Exercise requirements
Please reproduce exactly the line that carries "camera: 50 degrees right, 10 degrees down" and all remaining lines through the last line of the data, and write nothing else.

Listed entries
--*--
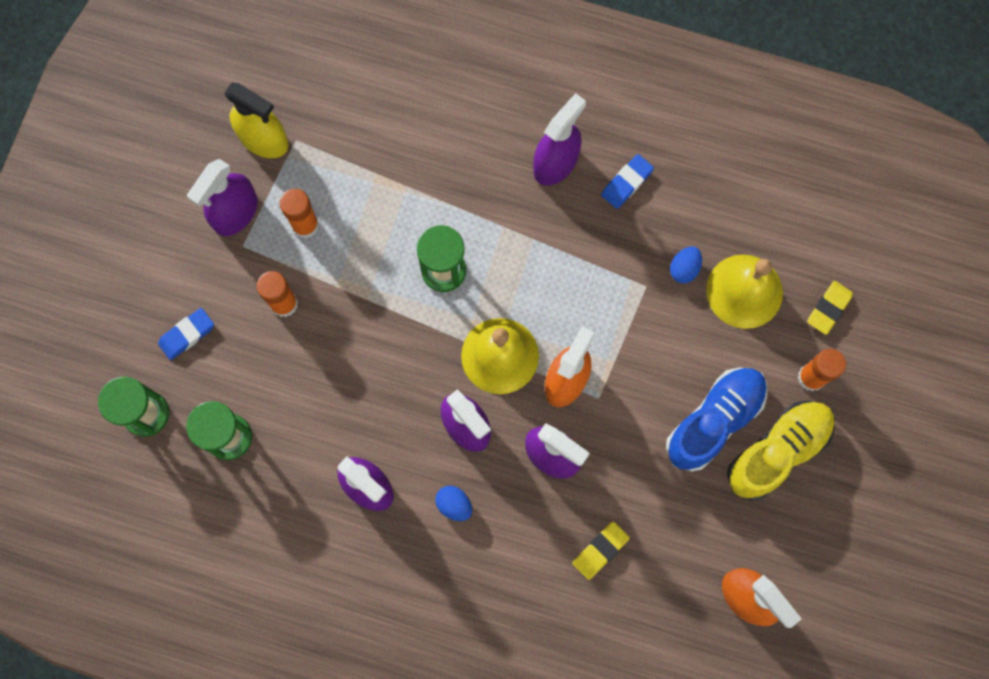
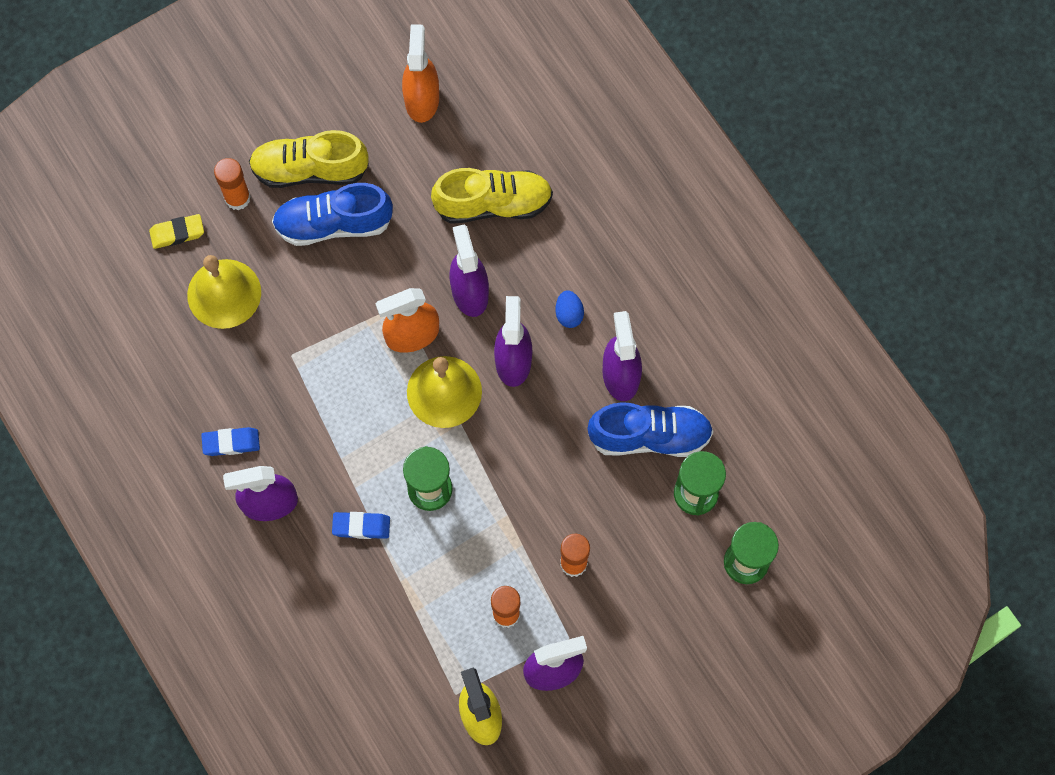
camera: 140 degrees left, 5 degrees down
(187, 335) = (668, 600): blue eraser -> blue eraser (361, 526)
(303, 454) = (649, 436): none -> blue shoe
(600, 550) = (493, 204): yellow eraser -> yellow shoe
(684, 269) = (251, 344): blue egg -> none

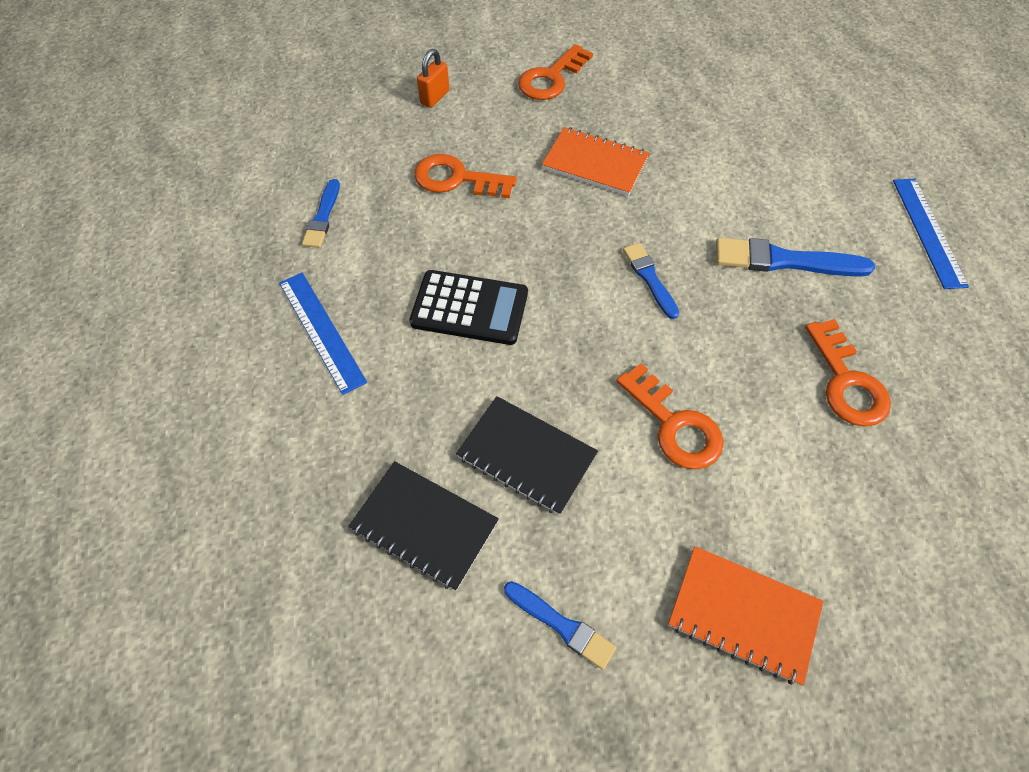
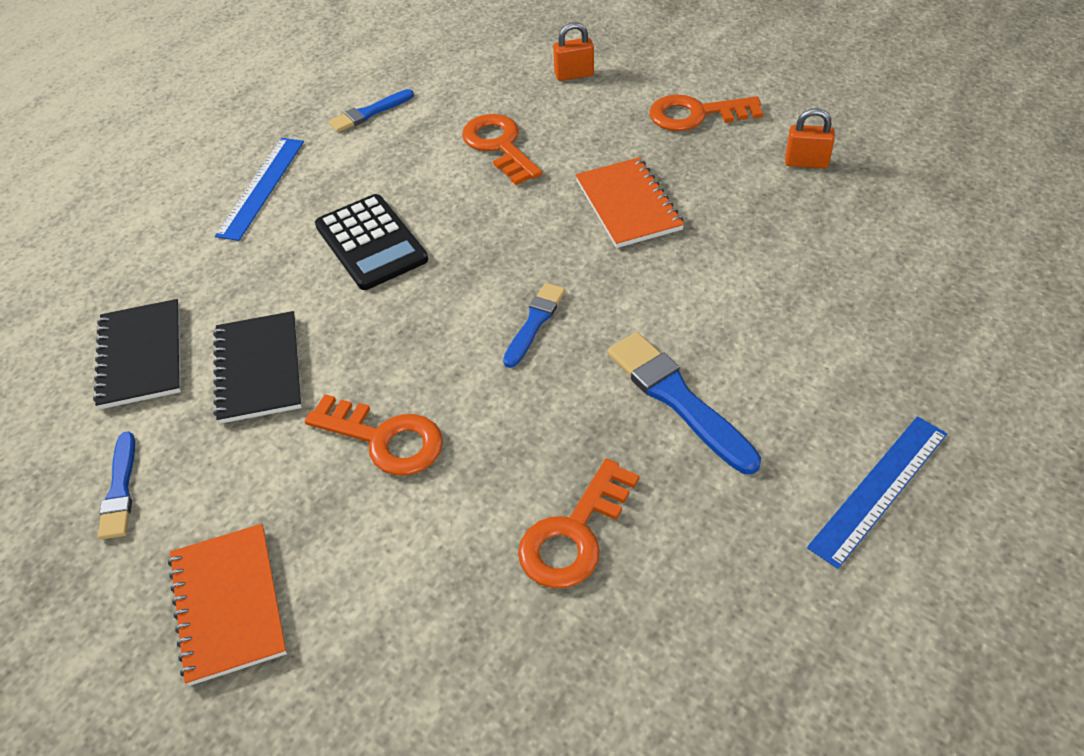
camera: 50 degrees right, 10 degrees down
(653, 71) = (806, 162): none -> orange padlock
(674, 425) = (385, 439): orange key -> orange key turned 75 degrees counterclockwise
--*--
Answer box
camera: 50 degrees right, 10 degrees down
(653, 71) = (806, 162): none -> orange padlock
(674, 425) = (385, 439): orange key -> orange key turned 75 degrees counterclockwise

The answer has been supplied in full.